Put every line of the records below into a JSON list of strings, with one string per line and blank lines omitted.

------------------------

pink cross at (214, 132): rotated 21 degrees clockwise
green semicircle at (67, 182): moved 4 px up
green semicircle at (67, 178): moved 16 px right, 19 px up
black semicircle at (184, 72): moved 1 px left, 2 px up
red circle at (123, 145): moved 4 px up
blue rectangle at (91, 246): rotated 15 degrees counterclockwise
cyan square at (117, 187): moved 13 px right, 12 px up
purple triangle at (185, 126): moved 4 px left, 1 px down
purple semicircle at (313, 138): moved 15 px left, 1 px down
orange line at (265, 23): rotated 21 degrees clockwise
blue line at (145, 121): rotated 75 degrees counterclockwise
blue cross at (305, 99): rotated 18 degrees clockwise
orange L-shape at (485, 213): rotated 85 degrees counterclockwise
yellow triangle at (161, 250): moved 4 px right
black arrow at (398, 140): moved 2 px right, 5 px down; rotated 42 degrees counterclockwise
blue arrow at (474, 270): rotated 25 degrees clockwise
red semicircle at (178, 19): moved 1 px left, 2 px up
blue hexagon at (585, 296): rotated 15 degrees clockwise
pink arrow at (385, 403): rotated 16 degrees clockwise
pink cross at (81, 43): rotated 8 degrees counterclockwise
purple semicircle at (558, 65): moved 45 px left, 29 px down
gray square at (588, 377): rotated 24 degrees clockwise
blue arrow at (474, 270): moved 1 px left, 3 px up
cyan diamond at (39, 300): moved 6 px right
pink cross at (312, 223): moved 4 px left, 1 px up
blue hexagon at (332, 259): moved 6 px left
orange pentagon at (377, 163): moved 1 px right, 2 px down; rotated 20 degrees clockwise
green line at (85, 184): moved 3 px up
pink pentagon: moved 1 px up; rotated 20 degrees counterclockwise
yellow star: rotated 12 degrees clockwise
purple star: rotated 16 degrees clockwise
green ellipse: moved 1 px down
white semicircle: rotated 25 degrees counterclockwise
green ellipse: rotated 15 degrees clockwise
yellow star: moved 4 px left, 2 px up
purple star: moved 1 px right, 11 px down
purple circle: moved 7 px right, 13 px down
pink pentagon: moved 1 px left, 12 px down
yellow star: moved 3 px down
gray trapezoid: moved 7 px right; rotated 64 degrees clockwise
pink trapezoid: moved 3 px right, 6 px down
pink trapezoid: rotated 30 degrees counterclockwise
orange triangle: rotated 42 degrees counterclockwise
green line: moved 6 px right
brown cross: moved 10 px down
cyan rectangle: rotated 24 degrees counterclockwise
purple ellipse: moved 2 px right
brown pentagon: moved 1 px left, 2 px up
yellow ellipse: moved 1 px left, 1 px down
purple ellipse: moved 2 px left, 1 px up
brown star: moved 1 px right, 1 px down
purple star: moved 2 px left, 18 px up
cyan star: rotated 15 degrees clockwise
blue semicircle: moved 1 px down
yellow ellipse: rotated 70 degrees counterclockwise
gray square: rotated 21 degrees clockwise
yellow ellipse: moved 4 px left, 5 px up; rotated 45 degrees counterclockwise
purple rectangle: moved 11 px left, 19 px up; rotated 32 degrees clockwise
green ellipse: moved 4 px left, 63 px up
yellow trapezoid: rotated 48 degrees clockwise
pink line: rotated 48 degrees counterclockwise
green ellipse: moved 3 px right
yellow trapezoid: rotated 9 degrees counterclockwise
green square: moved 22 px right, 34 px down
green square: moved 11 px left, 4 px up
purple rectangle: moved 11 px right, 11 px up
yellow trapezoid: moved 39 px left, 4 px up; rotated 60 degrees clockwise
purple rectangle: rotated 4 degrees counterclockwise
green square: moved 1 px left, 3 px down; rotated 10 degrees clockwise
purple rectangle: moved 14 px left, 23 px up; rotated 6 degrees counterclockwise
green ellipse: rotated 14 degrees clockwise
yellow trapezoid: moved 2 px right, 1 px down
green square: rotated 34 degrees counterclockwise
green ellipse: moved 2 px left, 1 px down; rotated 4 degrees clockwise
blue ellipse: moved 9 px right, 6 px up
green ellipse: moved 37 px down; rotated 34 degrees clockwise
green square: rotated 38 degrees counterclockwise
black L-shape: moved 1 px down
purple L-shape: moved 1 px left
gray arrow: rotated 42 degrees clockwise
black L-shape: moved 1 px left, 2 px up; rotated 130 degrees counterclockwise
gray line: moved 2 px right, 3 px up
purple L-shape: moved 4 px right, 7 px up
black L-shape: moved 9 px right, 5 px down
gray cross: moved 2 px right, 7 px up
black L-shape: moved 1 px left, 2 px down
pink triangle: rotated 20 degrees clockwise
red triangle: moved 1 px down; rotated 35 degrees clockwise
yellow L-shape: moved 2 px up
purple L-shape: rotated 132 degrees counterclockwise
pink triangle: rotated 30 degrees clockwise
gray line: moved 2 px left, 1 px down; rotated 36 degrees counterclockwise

------------------------

| The completed task |
[
  "pink cross at (214, 132): rotated 21 degrees clockwise",
  "green semicircle at (67, 182): moved 4 px up",
  "green semicircle at (67, 178): moved 16 px right, 19 px up",
  "black semicircle at (184, 72): moved 1 px left, 2 px up",
  "red circle at (123, 145): moved 4 px up",
  "blue rectangle at (91, 246): rotated 15 degrees counterclockwise",
  "cyan square at (117, 187): moved 13 px right, 12 px up",
  "purple triangle at (185, 126): moved 4 px left, 1 px down",
  "purple semicircle at (313, 138): moved 15 px left, 1 px down",
  "orange line at (265, 23): rotated 21 degrees clockwise",
  "blue line at (145, 121): rotated 75 degrees counterclockwise",
  "blue cross at (305, 99): rotated 18 degrees clockwise",
  "orange L-shape at (485, 213): rotated 85 degrees counterclockwise",
  "yellow triangle at (161, 250): moved 4 px right",
  "black arrow at (398, 140): moved 2 px right, 5 px down; rotated 42 degrees counterclockwise",
  "blue arrow at (474, 270): rotated 25 degrees clockwise",
  "red semicircle at (178, 19): moved 1 px left, 2 px up",
  "blue hexagon at (585, 296): rotated 15 degrees clockwise",
  "pink arrow at (385, 403): rotated 16 degrees clockwise",
  "pink cross at (81, 43): rotated 8 degrees counterclockwise",
  "purple semicircle at (558, 65): moved 45 px left, 29 px down",
  "gray square at (588, 377): rotated 24 degrees clockwise",
  "blue arrow at (474, 270): moved 1 px left, 3 px up",
  "cyan diamond at (39, 300): moved 6 px right",
  "pink cross at (312, 223): moved 4 px left, 1 px up",
  "blue hexagon at (332, 259): moved 6 px left",
  "orange pentagon at (377, 163): moved 1 px right, 2 px down; rotated 20 degrees clockwise",
  "green line at (85, 184): moved 3 px up",
  "pink pentagon: moved 1 px up; rotated 20 degrees counterclockwise",
  "yellow star: rotated 12 degrees clockwise",
  "purple star: rotated 16 degrees clockwise",
  "green ellipse: moved 1 px down",
  "white semicircle: rotated 25 degrees counterclockwise",
  "green ellipse: rotated 15 degrees clockwise",
  "yellow star: moved 4 px left, 2 px up",
  "purple star: moved 1 px right, 11 px down",
  "purple circle: moved 7 px right, 13 px down",
  "pink pentagon: moved 1 px left, 12 px down",
  "yellow star: moved 3 px down",
  "gray trapezoid: moved 7 px right; rotated 64 degrees clockwise",
  "pink trapezoid: moved 3 px right, 6 px down",
  "pink trapezoid: rotated 30 degrees counterclockwise",
  "orange triangle: rotated 42 degrees counterclockwise",
  "green line: moved 6 px right",
  "brown cross: moved 10 px down",
  "cyan rectangle: rotated 24 degrees counterclockwise",
  "purple ellipse: moved 2 px right",
  "brown pentagon: moved 1 px left, 2 px up",
  "yellow ellipse: moved 1 px left, 1 px down",
  "purple ellipse: moved 2 px left, 1 px up",
  "brown star: moved 1 px right, 1 px down",
  "purple star: moved 2 px left, 18 px up",
  "cyan star: rotated 15 degrees clockwise",
  "blue semicircle: moved 1 px down",
  "yellow ellipse: rotated 70 degrees counterclockwise",
  "gray square: rotated 21 degrees clockwise",
  "yellow ellipse: moved 4 px left, 5 px up; rotated 45 degrees counterclockwise",
  "purple rectangle: moved 11 px left, 19 px up; rotated 32 degrees clockwise",
  "green ellipse: moved 4 px left, 63 px up",
  "yellow trapezoid: rotated 48 degrees clockwise",
  "pink line: rotated 48 degrees counterclockwise",
  "green ellipse: moved 3 px right",
  "yellow trapezoid: rotated 9 degrees counterclockwise",
  "green square: moved 22 px right, 34 px down",
  "green square: moved 11 px left, 4 px up",
  "purple rectangle: moved 11 px right, 11 px up",
  "yellow trapezoid: moved 39 px left, 4 px up; rotated 60 degrees clockwise",
  "purple rectangle: rotated 4 degrees counterclockwise",
  "green square: moved 1 px left, 3 px down; rotated 10 degrees clockwise",
  "purple rectangle: moved 14 px left, 23 px up; rotated 6 degrees counterclockwise",
  "green ellipse: rotated 14 degrees clockwise",
  "yellow trapezoid: moved 2 px right, 1 px down",
  "green square: rotated 34 degrees counterclockwise",
  "green ellipse: moved 2 px left, 1 px down; rotated 4 degrees clockwise",
  "blue ellipse: moved 9 px right, 6 px up",
  "green ellipse: moved 37 px down; rotated 34 degrees clockwise",
  "green square: rotated 38 degrees counterclockwise",
  "black L-shape: moved 1 px down",
  "purple L-shape: moved 1 px left",
  "gray arrow: rotated 42 degrees clockwise",
  "black L-shape: moved 1 px left, 2 px up; rotated 130 degrees counterclockwise",
  "gray line: moved 2 px right, 3 px up",
  "purple L-shape: moved 4 px right, 7 px up",
  "black L-shape: moved 9 px right, 5 px down",
  "gray cross: moved 2 px right, 7 px up",
  "black L-shape: moved 1 px left, 2 px down",
  "pink triangle: rotated 20 degrees clockwise",
  "red triangle: moved 1 px down; rotated 35 degrees clockwise",
  "yellow L-shape: moved 2 px up",
  "purple L-shape: rotated 132 degrees counterclockwise",
  "pink triangle: rotated 30 degrees clockwise",
  "gray line: moved 2 px left, 1 px down; rotated 36 degrees counterclockwise"
]